Work task: If an entry holds a picture, drop the picture but restate the entry word for word.

□ □ □ □ □

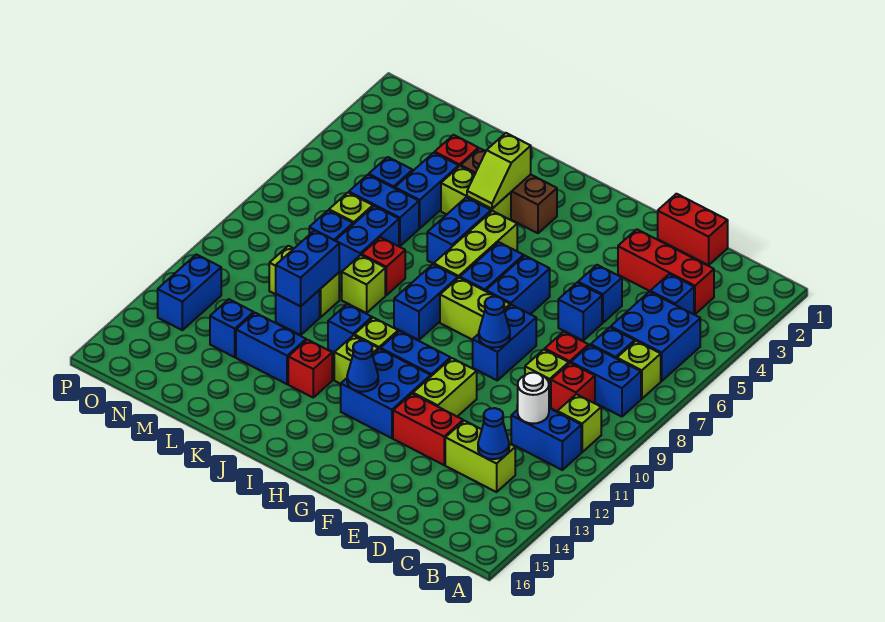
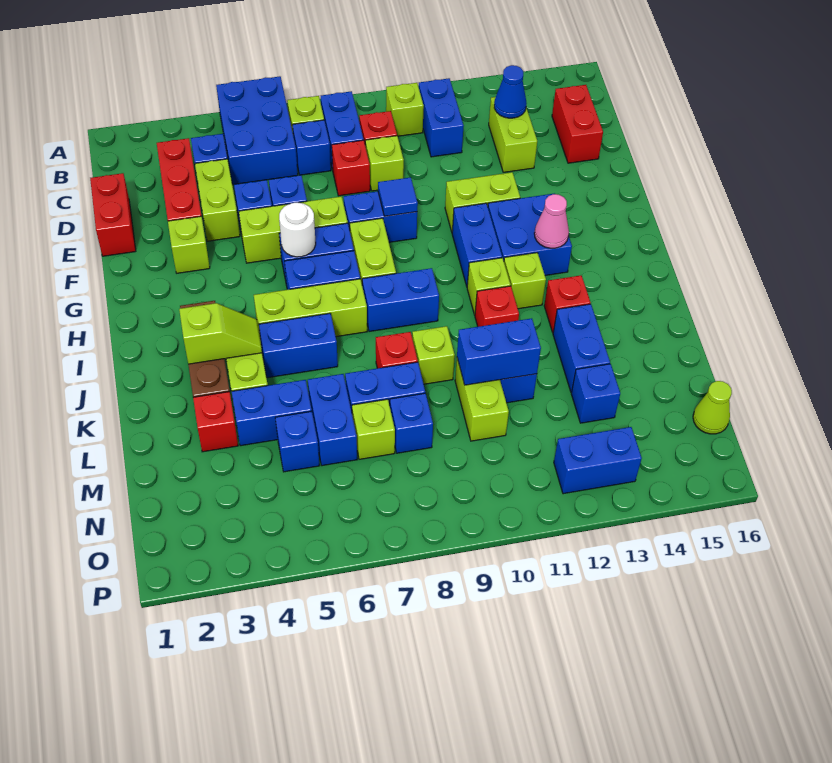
blue brick B5:C6 level 1 -> blue brick A5:C6 level 1
white round brick C11 level 2 -> white round brick G6 level 2
none -> lime brick D4:E4 level 1
red brick E13:F13 level 1 -> red brick C15:D15 level 1
none -> lime brick F3 level 1
none -> lime brick F5:F7 level 1
blue cone F9 level 2 -> blue tile F9 level 2
blue cone H13 level 2 -> pink cone H13 level 2
blue brick J11 level 1 -> red brick J11 level 1
none -> lime cone N16 level 1

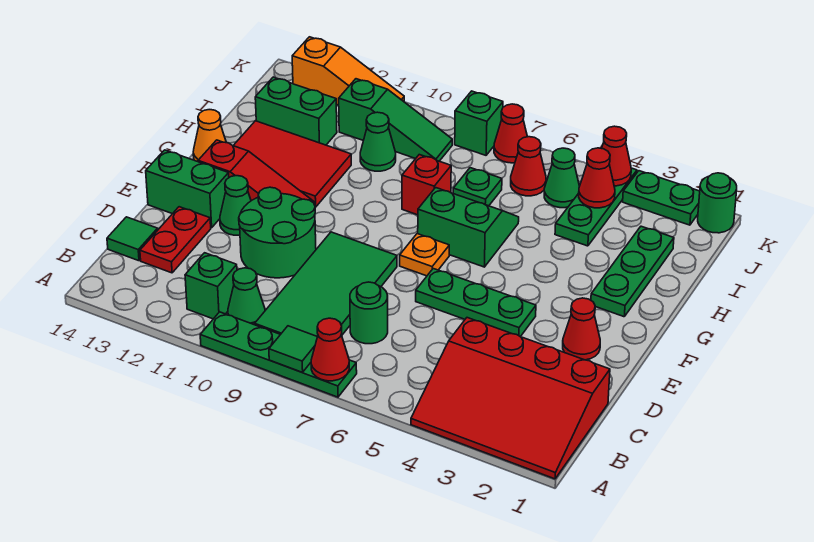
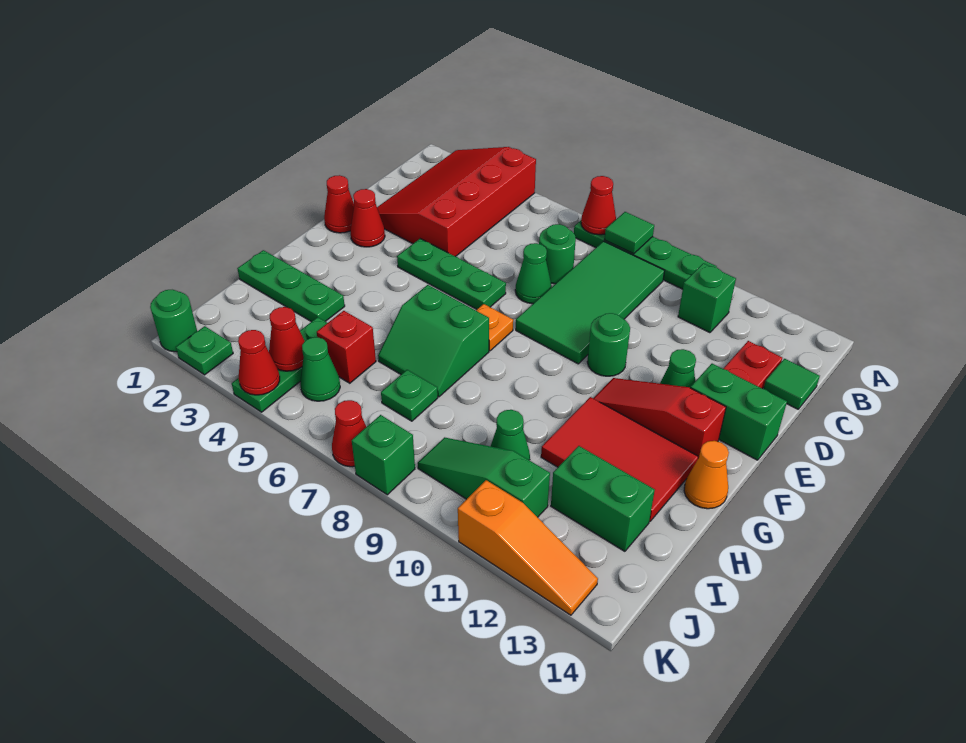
red slope A1:C4 level 1 top C -> red slope A2:D4 level 1 top 4
green cone B10 level 1 -> green cone D7 level 1
green round brick D10:E11 level 1 -> green round brick E10 level 1
green plate G2:I2 level 1 -> green plate H1:H3 level 1
red brick H8 level 1 -> red brick I5 level 1
red cone J6 level 1 -> red cone E1 level 1
green plate K2:K3 level 1 -> green plate K2 level 1
orange slope K11:K13 level 1 top 13 -> orange slope K11:K13 level 1 top 11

□ □ □ □ □

Task solution:
blue brick B5:C6 level 1 -> blue brick A5:C6 level 1
white round brick C11 level 2 -> white round brick G6 level 2
none -> lime brick D4:E4 level 1
red brick E13:F13 level 1 -> red brick C15:D15 level 1
none -> lime brick F3 level 1
none -> lime brick F5:F7 level 1
blue cone F9 level 2 -> blue tile F9 level 2
blue cone H13 level 2 -> pink cone H13 level 2
blue brick J11 level 1 -> red brick J11 level 1
none -> lime cone N16 level 1

red slope A1:C4 level 1 top C -> red slope A2:D4 level 1 top 4
green cone B10 level 1 -> green cone D7 level 1
green round brick D10:E11 level 1 -> green round brick E10 level 1
green plate G2:I2 level 1 -> green plate H1:H3 level 1
red brick H8 level 1 -> red brick I5 level 1
red cone J6 level 1 -> red cone E1 level 1
green plate K2:K3 level 1 -> green plate K2 level 1
orange slope K11:K13 level 1 top 13 -> orange slope K11:K13 level 1 top 11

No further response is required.